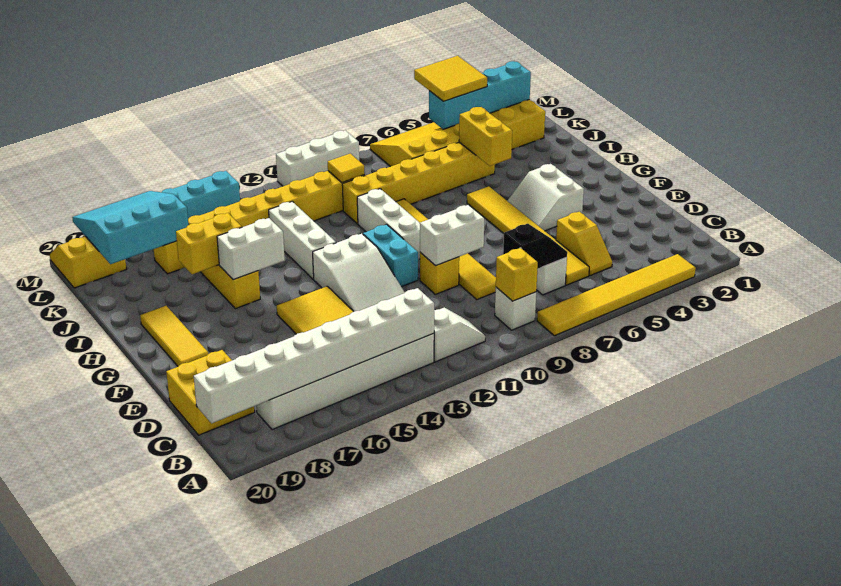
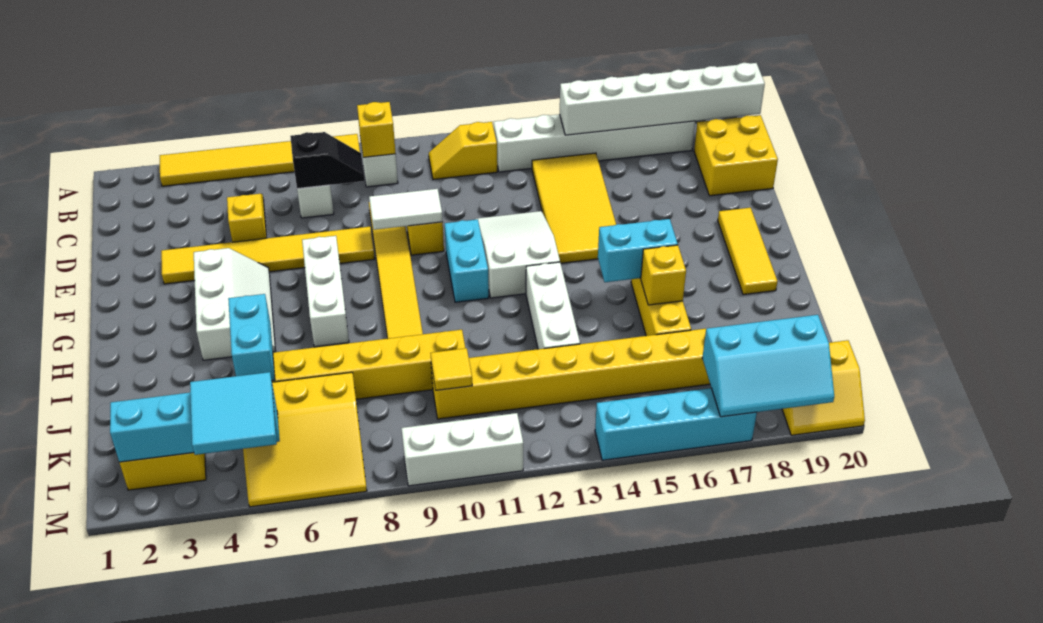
white slope B11:B12 level 1 top 12 -> yellow slope B11:B12 level 1 top 12
white brick B13:B20 level 2 -> white brick B15:B20 level 2
yellow tile C6:H6 level 1 -> yellow tile E3:E8 level 1
black slope C7:C8 level 2 top 8 -> black slope C7:C8 level 2 top 7
white brick E9:E10 level 2 -> white tile E9:E10 level 2
white slope F4:G5 level 1 top 4 -> white slope F4:H5 level 1 top 4
white brick G10:I10 level 1 -> white brick F7:H7 level 1
white brick H15:H16 level 2 -> cyan brick H15:H16 level 2
yellow brick I5:J5 level 2 -> cyan brick I5:J5 level 2
yellow brick I16:I17 level 2 -> yellow brick I16 level 2
cyan slope K17:M19 level 2 top K -> cyan slope L17:M19 level 2 top L
yellow tile L4:M5 level 3 -> cyan tile L4:M5 level 3

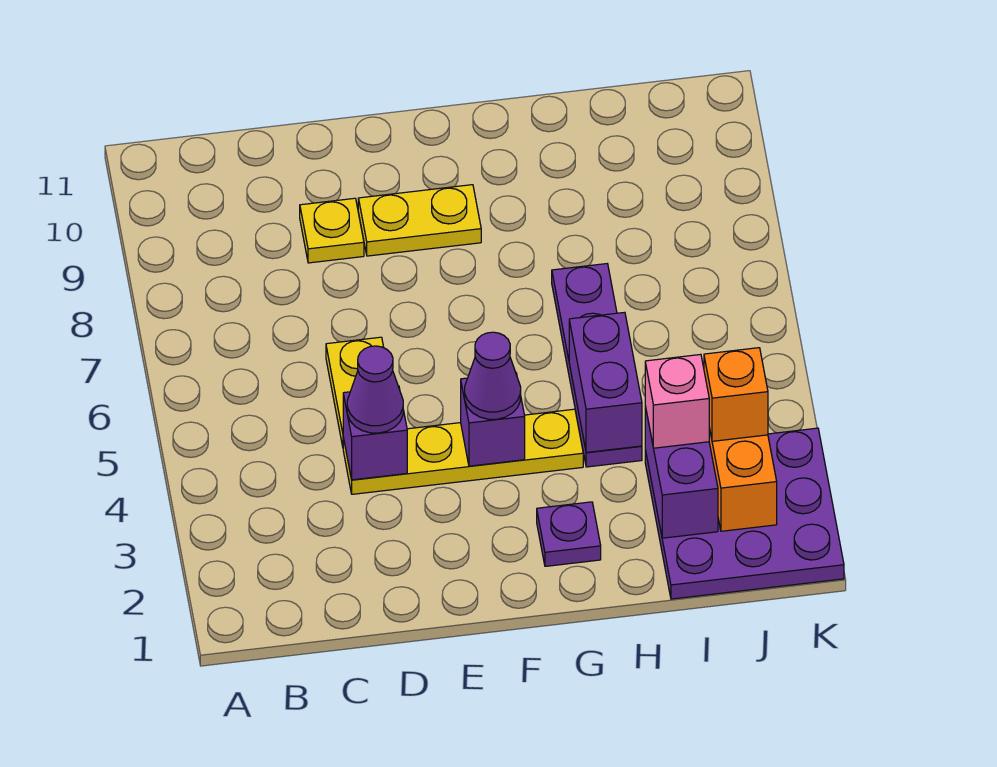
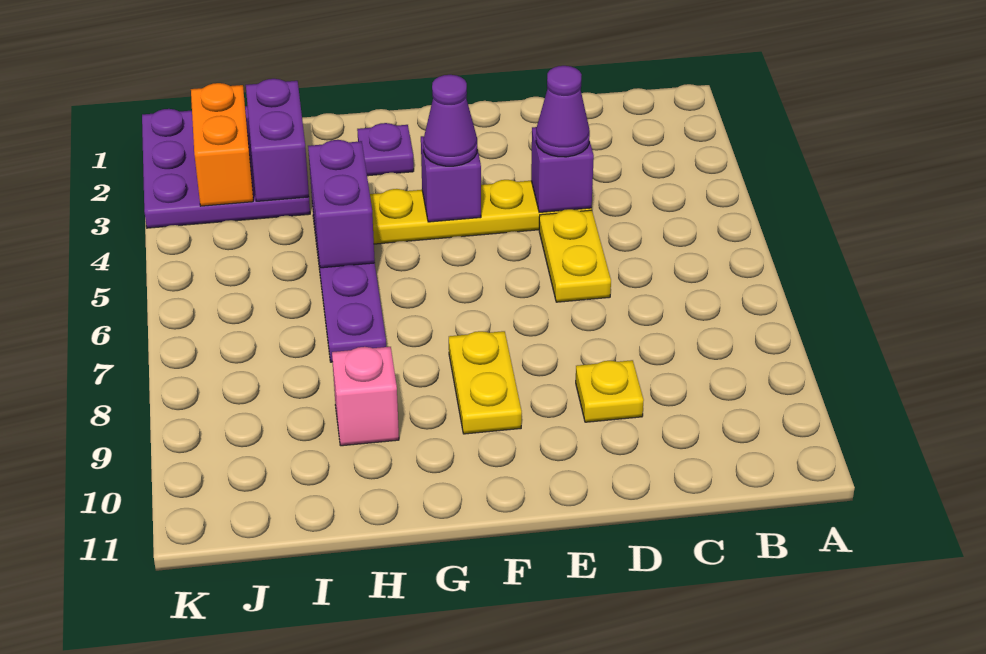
yellow plate E9:F9 level 1 -> yellow plate F8:F9 level 1
pink brick I3 level 3 -> pink brick H9 level 1
orange brick J3 level 3 -> none

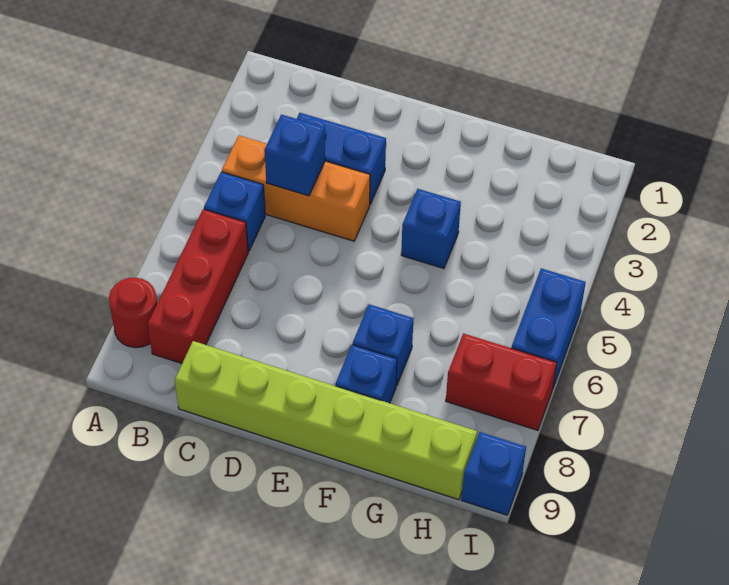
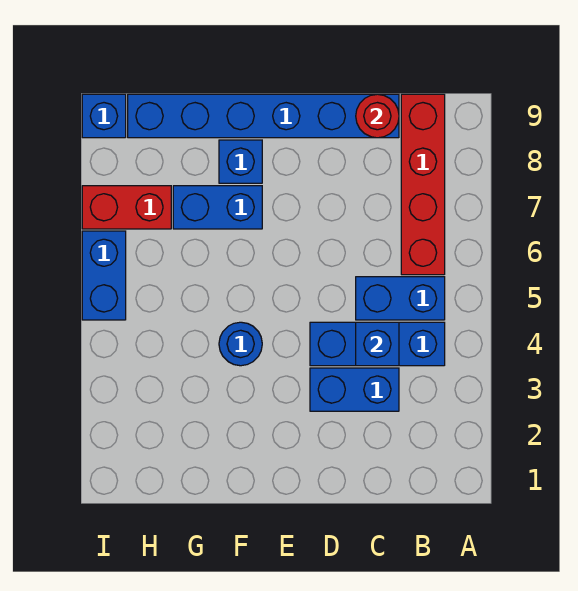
red round brick A8 level 1 -> red round brick C9 level 2
orange brick B4:D4 level 1 -> blue brick B4:D4 level 1
blue brick B5 level 1 -> blue brick B5:C5 level 1
red brick B6:B8 level 1 -> red brick B6:B9 level 1
lime brick C9:H9 level 1 -> blue brick C9:H9 level 1
blue brick F4 level 1 -> blue round brick F4 level 1
blue brick F7 level 1 -> blue brick F7:G7 level 1

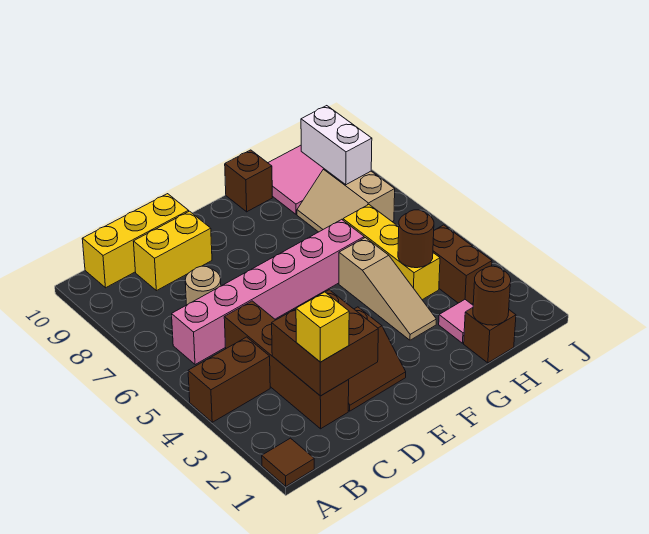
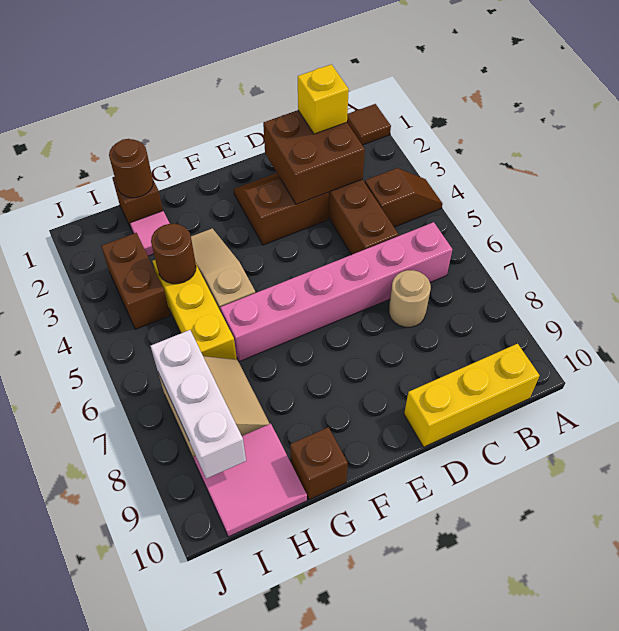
brown brick A4:B4 level 1 -> brown slope A4:B4 level 1 top B
yellow brick C9:D9 level 1 -> none
white brick I8:I9 level 2 -> white brick I7:I9 level 2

| What the task requires |
Exclude the pictures, then write out every record exactly as it stands.

| Your solution |
white slope B11:B12 level 1 top 12 -> yellow slope B11:B12 level 1 top 12
white brick B13:B20 level 2 -> white brick B15:B20 level 2
yellow tile C6:H6 level 1 -> yellow tile E3:E8 level 1
black slope C7:C8 level 2 top 8 -> black slope C7:C8 level 2 top 7
white brick E9:E10 level 2 -> white tile E9:E10 level 2
white slope F4:G5 level 1 top 4 -> white slope F4:H5 level 1 top 4
white brick G10:I10 level 1 -> white brick F7:H7 level 1
white brick H15:H16 level 2 -> cyan brick H15:H16 level 2
yellow brick I5:J5 level 2 -> cyan brick I5:J5 level 2
yellow brick I16:I17 level 2 -> yellow brick I16 level 2
cyan slope K17:M19 level 2 top K -> cyan slope L17:M19 level 2 top L
yellow tile L4:M5 level 3 -> cyan tile L4:M5 level 3

yellow plate E9:F9 level 1 -> yellow plate F8:F9 level 1
pink brick I3 level 3 -> pink brick H9 level 1
orange brick J3 level 3 -> none

red round brick A8 level 1 -> red round brick C9 level 2
orange brick B4:D4 level 1 -> blue brick B4:D4 level 1
blue brick B5 level 1 -> blue brick B5:C5 level 1
red brick B6:B8 level 1 -> red brick B6:B9 level 1
lime brick C9:H9 level 1 -> blue brick C9:H9 level 1
blue brick F4 level 1 -> blue round brick F4 level 1
blue brick F7 level 1 -> blue brick F7:G7 level 1

brown brick A4:B4 level 1 -> brown slope A4:B4 level 1 top B
yellow brick C9:D9 level 1 -> none
white brick I8:I9 level 2 -> white brick I7:I9 level 2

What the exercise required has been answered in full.